### [REQUIRED TASK]
Locate each line in the records below that contains the string "remote", treating uppercase and lowercase as different, and copy those lines.

### [Raw records]
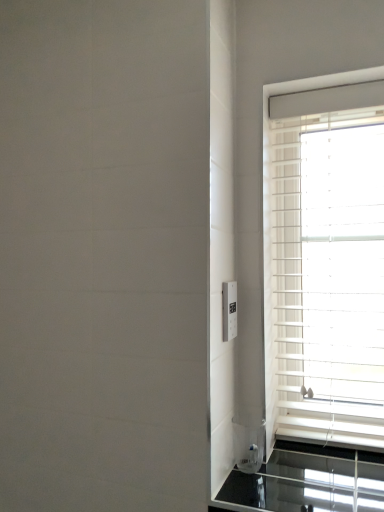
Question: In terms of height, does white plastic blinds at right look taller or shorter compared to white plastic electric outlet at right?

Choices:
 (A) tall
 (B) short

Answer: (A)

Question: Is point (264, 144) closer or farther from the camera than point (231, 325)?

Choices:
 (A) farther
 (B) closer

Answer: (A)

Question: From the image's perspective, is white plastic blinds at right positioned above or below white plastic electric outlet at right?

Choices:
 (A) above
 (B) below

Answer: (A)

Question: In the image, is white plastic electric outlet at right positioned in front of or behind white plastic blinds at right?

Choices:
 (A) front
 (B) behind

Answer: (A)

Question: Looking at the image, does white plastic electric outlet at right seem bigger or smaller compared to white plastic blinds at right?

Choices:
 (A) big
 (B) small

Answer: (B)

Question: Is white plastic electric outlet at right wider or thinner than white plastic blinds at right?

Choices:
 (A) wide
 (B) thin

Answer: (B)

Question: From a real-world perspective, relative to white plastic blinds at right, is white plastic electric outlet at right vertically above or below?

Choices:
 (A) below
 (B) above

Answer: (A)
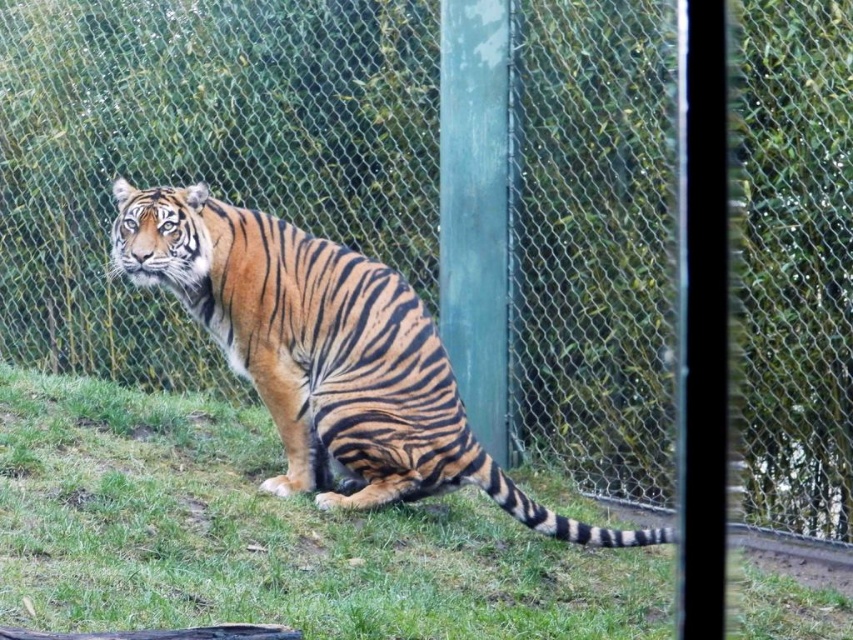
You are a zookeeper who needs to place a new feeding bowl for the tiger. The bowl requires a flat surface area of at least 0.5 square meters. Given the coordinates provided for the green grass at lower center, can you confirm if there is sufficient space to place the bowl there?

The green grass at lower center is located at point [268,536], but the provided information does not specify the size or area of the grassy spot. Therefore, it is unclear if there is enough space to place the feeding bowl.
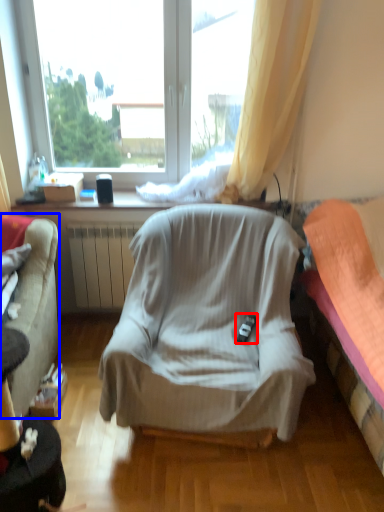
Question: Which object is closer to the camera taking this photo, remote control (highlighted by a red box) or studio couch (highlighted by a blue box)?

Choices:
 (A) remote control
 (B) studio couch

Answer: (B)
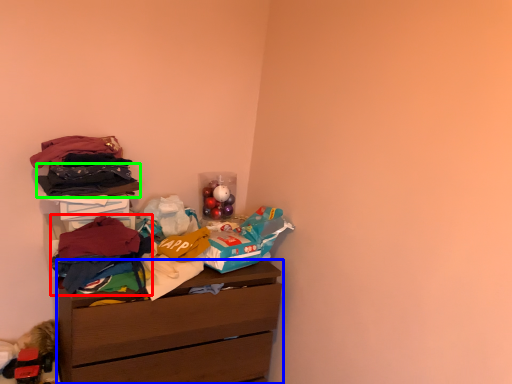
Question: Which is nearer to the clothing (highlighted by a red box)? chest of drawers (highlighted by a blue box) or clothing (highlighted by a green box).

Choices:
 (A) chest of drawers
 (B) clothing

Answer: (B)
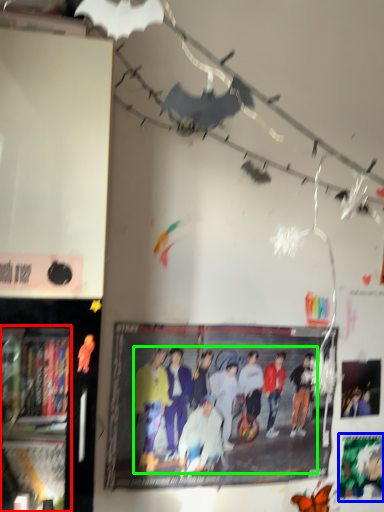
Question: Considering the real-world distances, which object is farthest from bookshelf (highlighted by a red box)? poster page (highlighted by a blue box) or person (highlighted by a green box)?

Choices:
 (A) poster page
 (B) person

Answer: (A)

### [RESULT OF THE TASK]
Question: Which object is closer to the camera taking this photo, remote control (highlighted by a red box) or studio couch (highlighted by a blue box)?
 (A) remote control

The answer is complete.